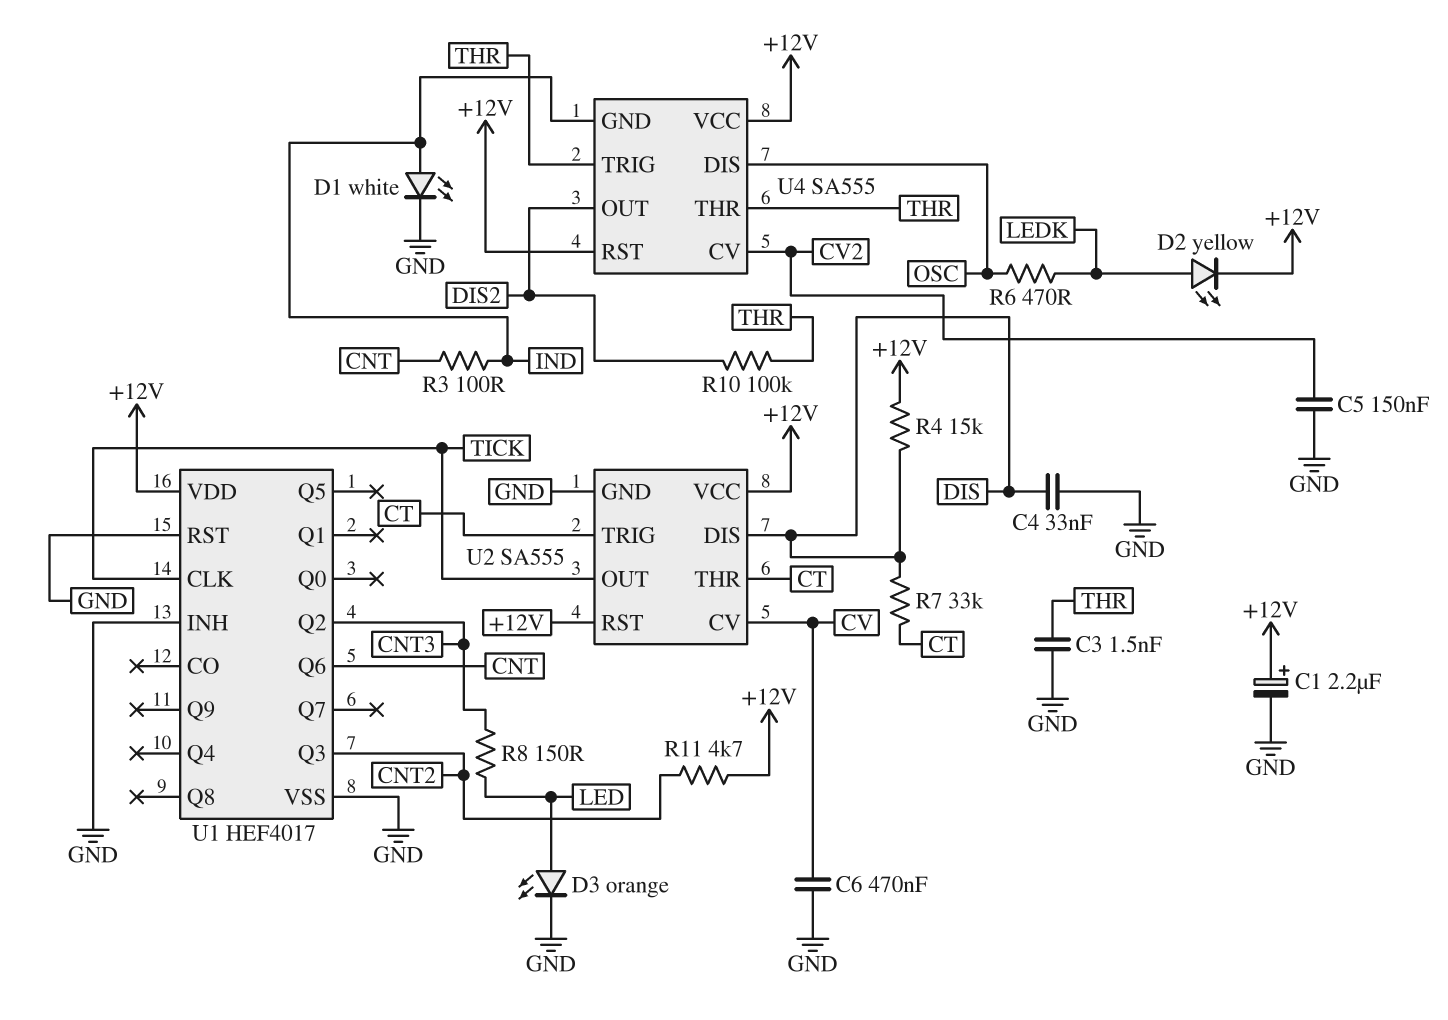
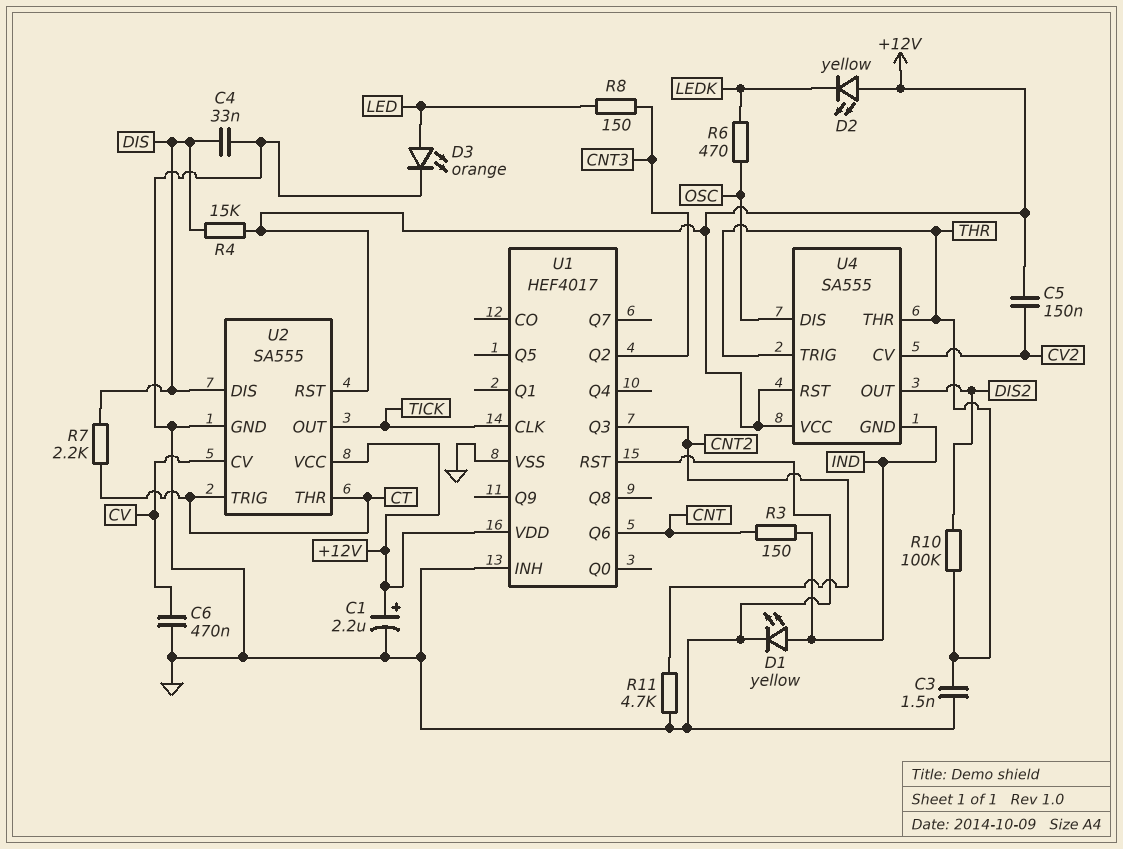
C5: 150nF (CV2, GND) -> 150nF (+12V, CV2)
D1: LED white (A IND, K GND) -> LED yellow (A IND, K GND)
D2: LED yellow (A LEDK, K +12V) -> LED yellow (A +12V, K LEDK)
R3: 100 (CNT, IND) -> 150 (CNT, IND)
R7: 33k (CT, DIS) -> 2.2k (CT, DIS)
R11: 4.7k (+12V, CNT2) -> 4.7k (CNT2, GND)

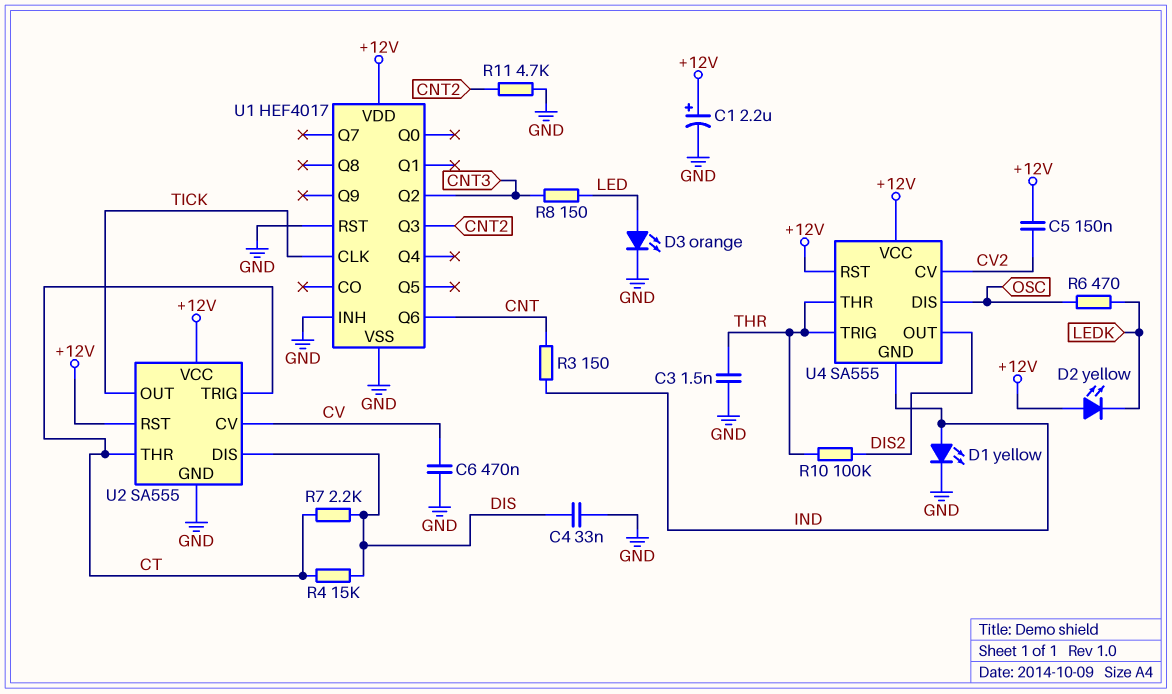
R4: 15k (+12V, DIS) -> 15k (CT, DIS)

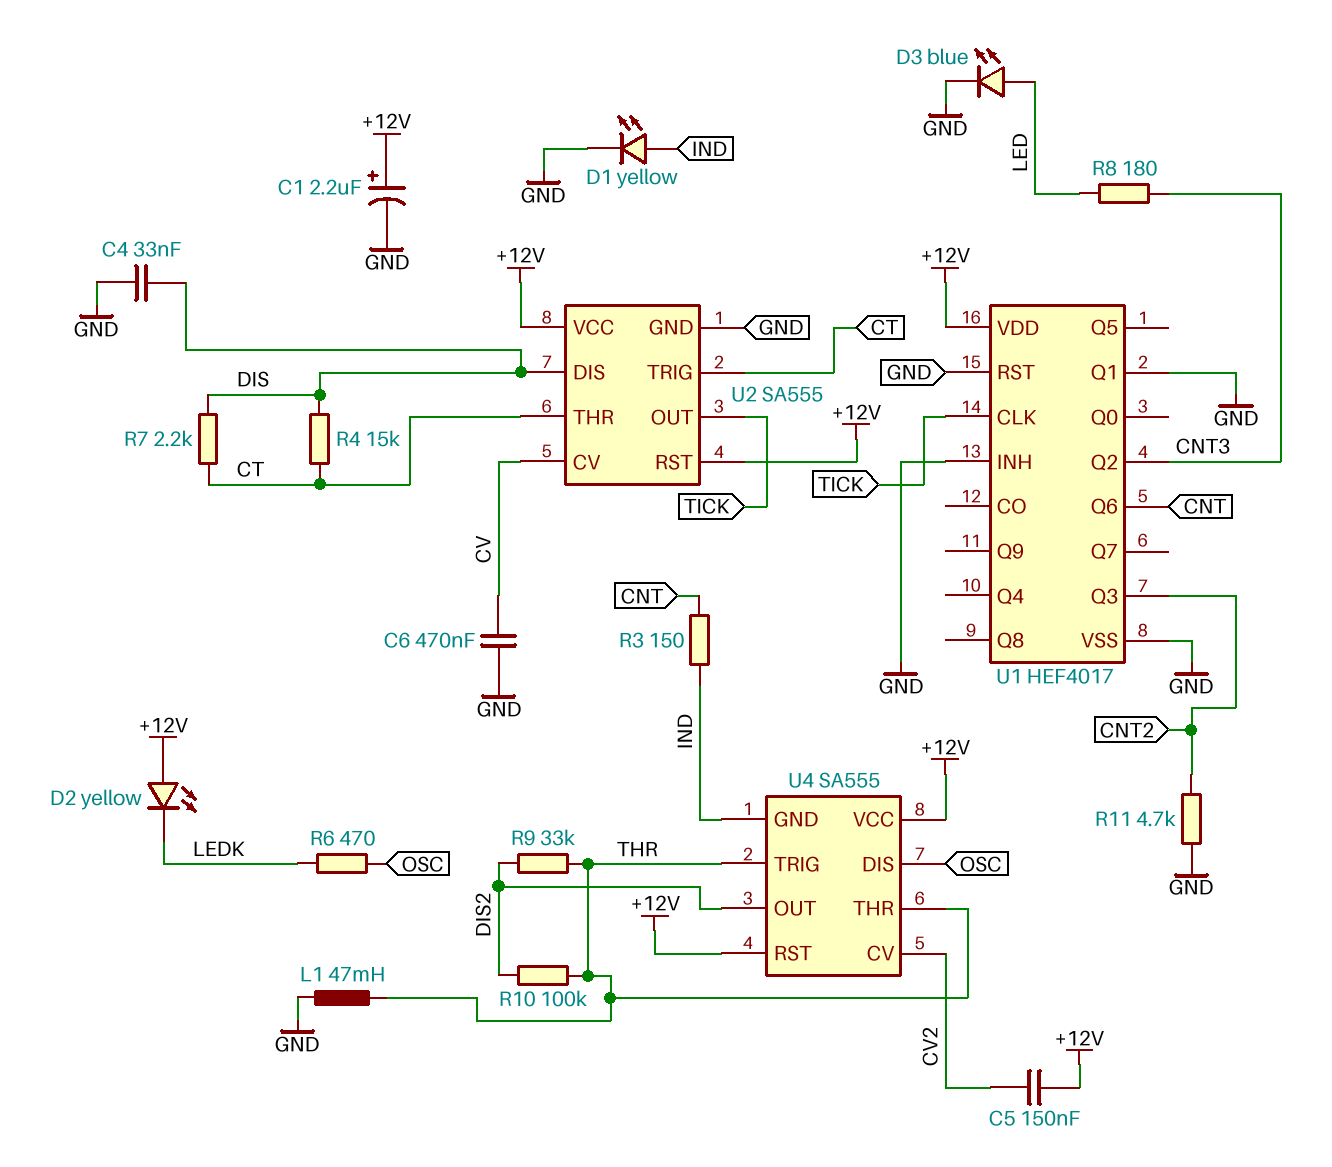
C3: 1.5nF (GND, THR) -> none
D3: LED orange (A LED, K GND) -> LED blue (A LED, K GND)
L1: none -> 47mH (GND, THR)
R8: 150 (CNT3, LED) -> 180 (CNT3, LED)
R9: none -> 33k (DIS2, THR)
U1 pin Q1: none -> GND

·····

• [WHAT TO PRODUCE]:
Your answer should be one number: how many lines above contain "none".

• [THE COMPLETED TASK]:
4